# YOUR OBJECTIVE
The records below hold a stretch from the line with "brown box: 3 -> 1" through the line with "yellow button: 4 -> 1"; return exactly those lines, ends included, and nothing more.

# DATA SECTION
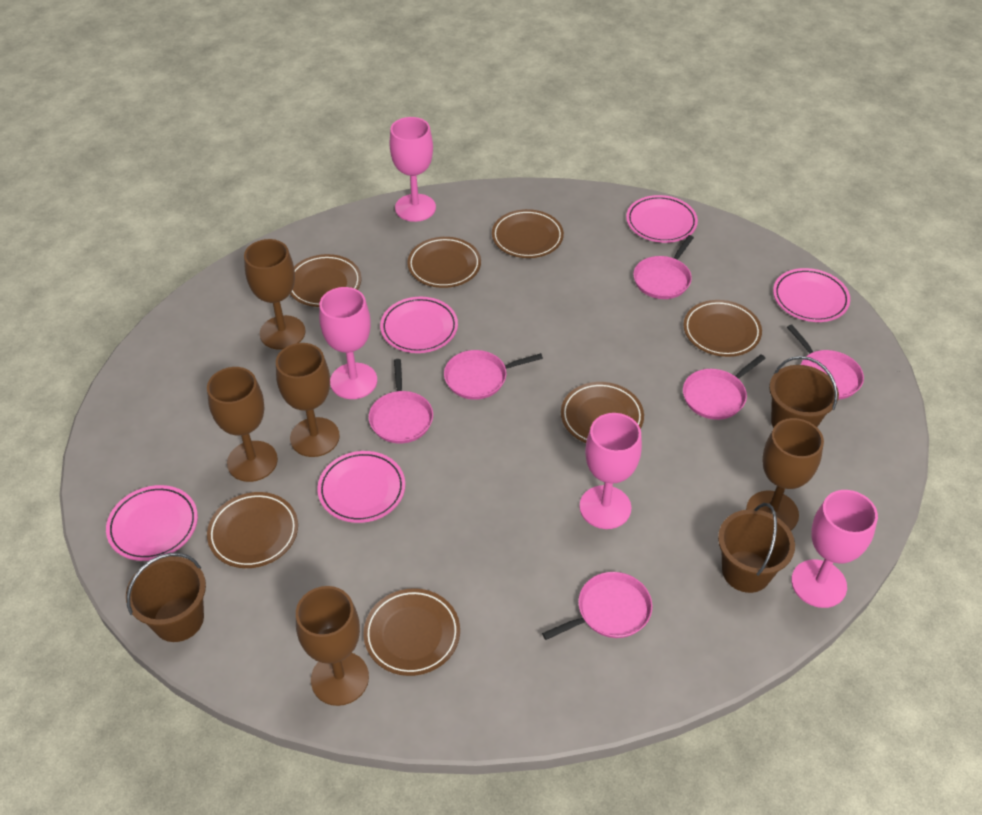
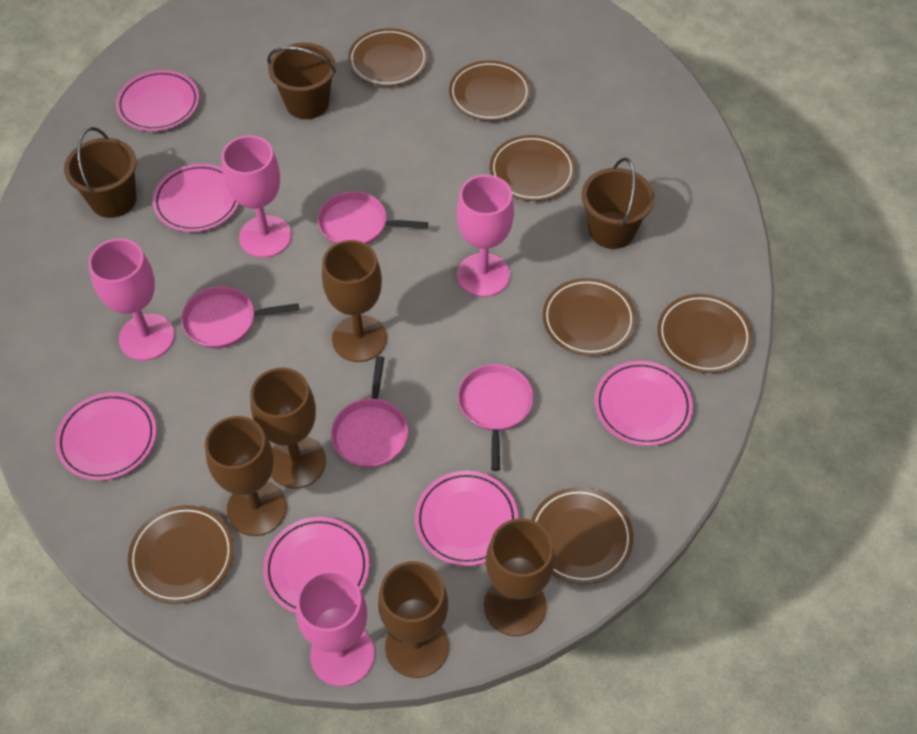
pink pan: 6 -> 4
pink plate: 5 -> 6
* * *
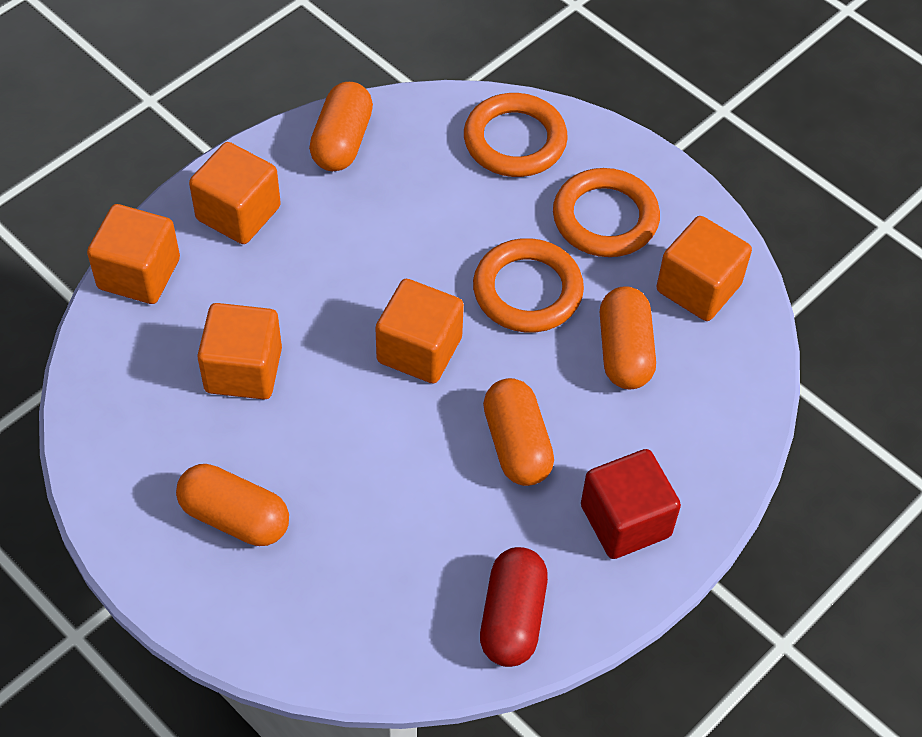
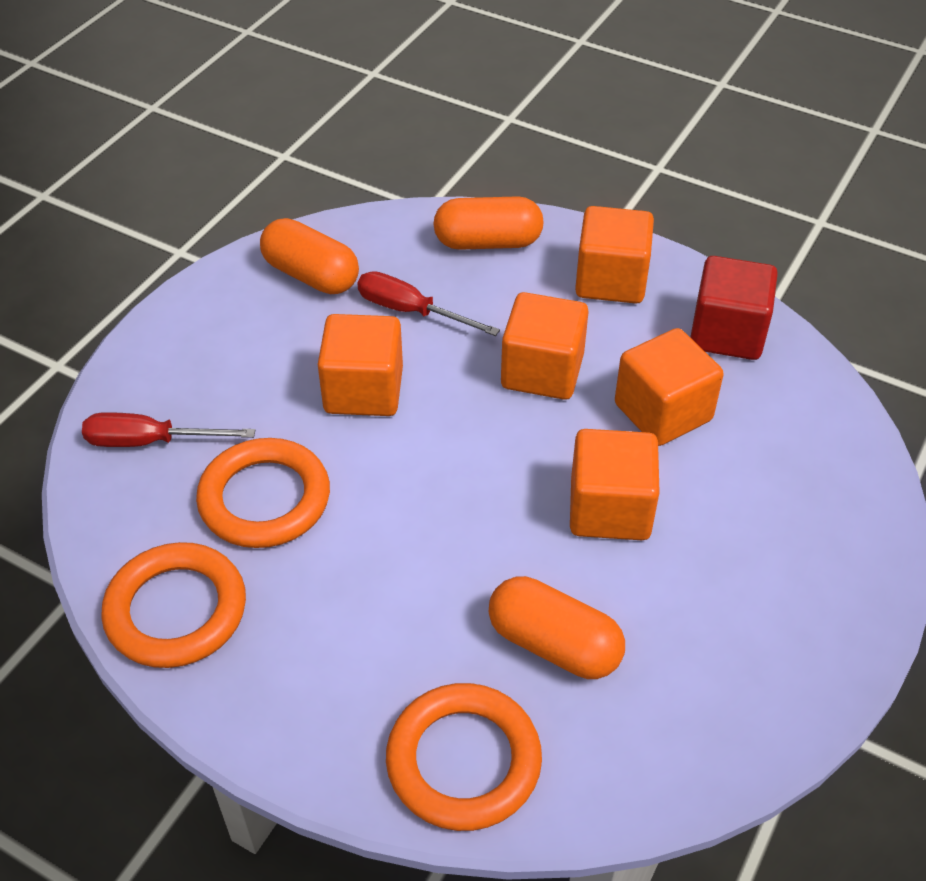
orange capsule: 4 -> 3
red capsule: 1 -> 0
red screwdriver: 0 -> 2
* * *
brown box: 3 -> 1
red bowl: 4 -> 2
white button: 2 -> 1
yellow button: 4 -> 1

# PROBLEM SOLUTION
brown box: 3 -> 1
red bowl: 4 -> 2
white button: 2 -> 1
yellow button: 4 -> 1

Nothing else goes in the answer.